> _WHAT NEEDS TO BE DONE_
Line tally for the word "plate": count the lines below that contain it and reply with the number alone.

> _EXCERPTED DATA_
***

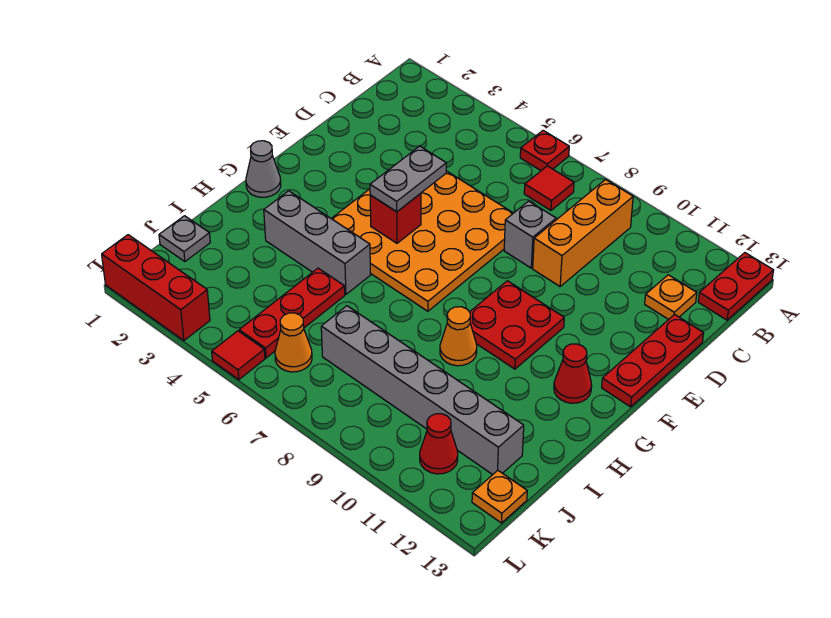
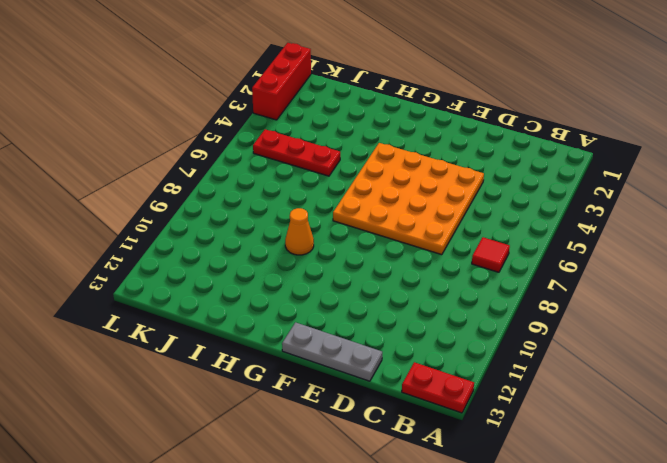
grey 1x3 plate [282,322,382,381] -> red 1x3 plate [602,314,704,407]
none -> red 1x1 plate [520,131,569,171]
none -> orange 1x3 brick [533,180,633,286]
none -> orange 1x1 plate [645,275,697,319]

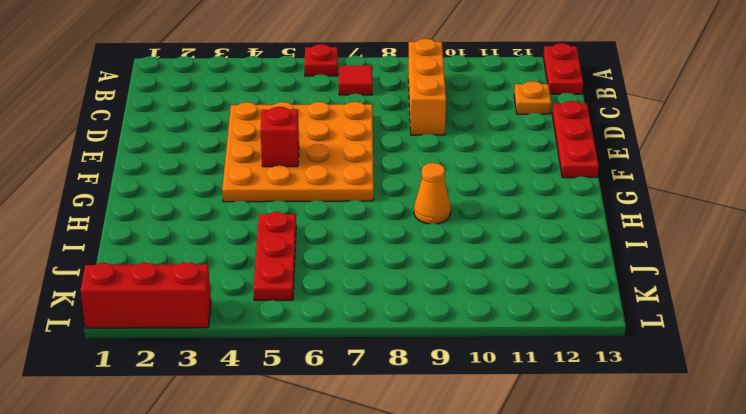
none -> grey 1x1 brick [504,201,556,268]
none -> red 2x2 plate [470,281,564,369]
none -> grey 1x1 cone [246,141,281,197]

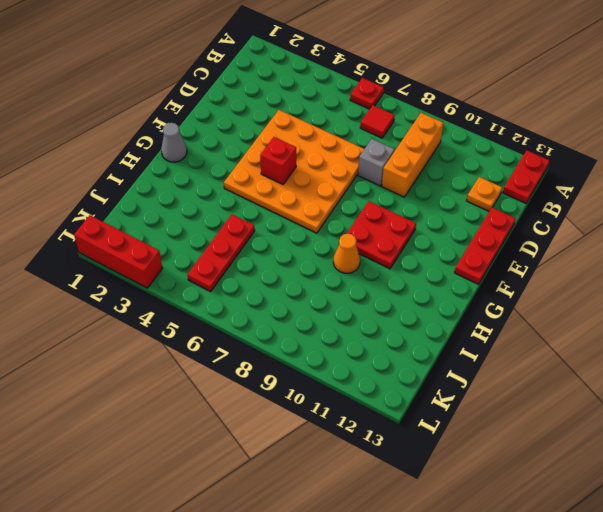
none -> red 1x1 cone [554,344,592,403]
none -> grey 1x3 brick [264,191,370,294]
none -> grey 1x1 plate [159,216,210,262]

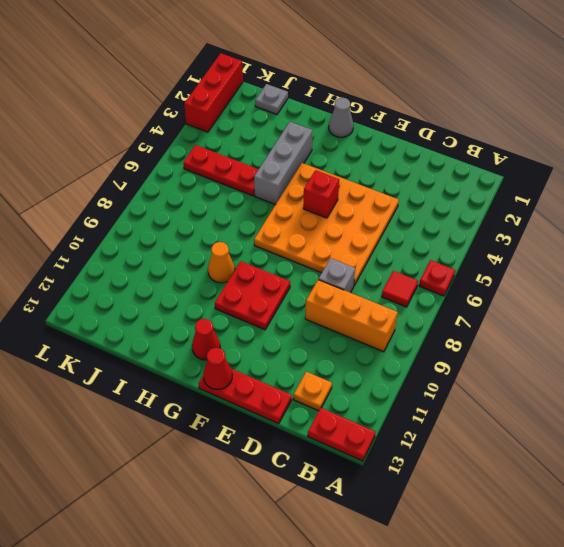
red 1x1 cone [203,348,232,389] -> red 1x1 cone moved to [420,414,458,474]
none -> grey 1x6 brick [321,306,524,475]
none -> orange 1x1 cone [275,313,312,372]
none -> orange 1x1 plate [472,471,527,523]

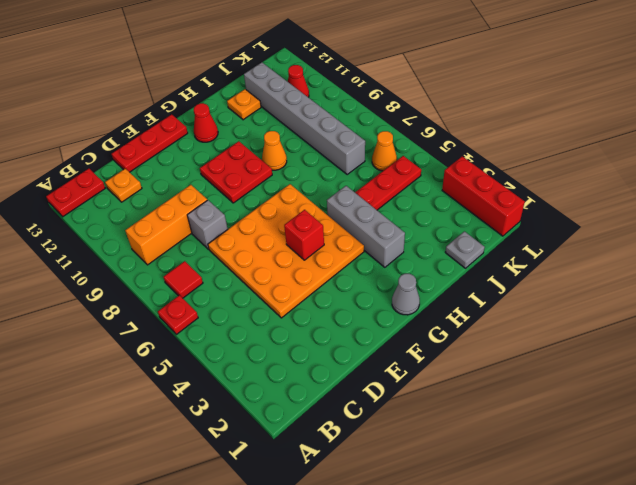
orange 1x1 plate [227,89,261,120] -> orange 1x1 plate moved to [472,471,527,523]
none -> red 1x1 tile [212,331,265,380]
none -> grey 1x2 plate [370,146,446,212]

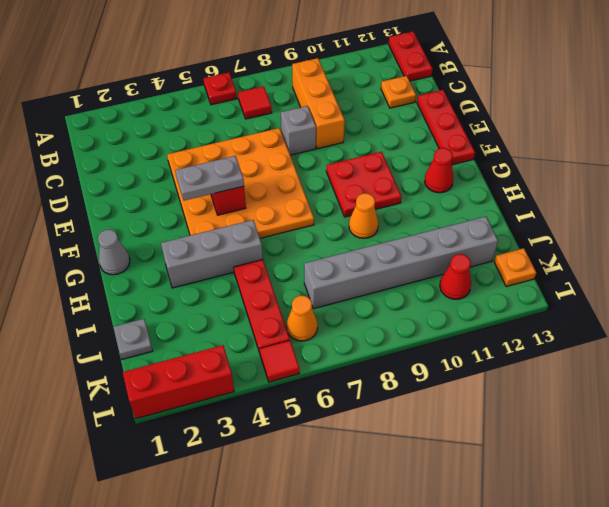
grey 1x2 plate [175,156,244,201] -> grey 1x2 plate turned to [370,146,446,212]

***

> _COMPLETED EXERCISE_
9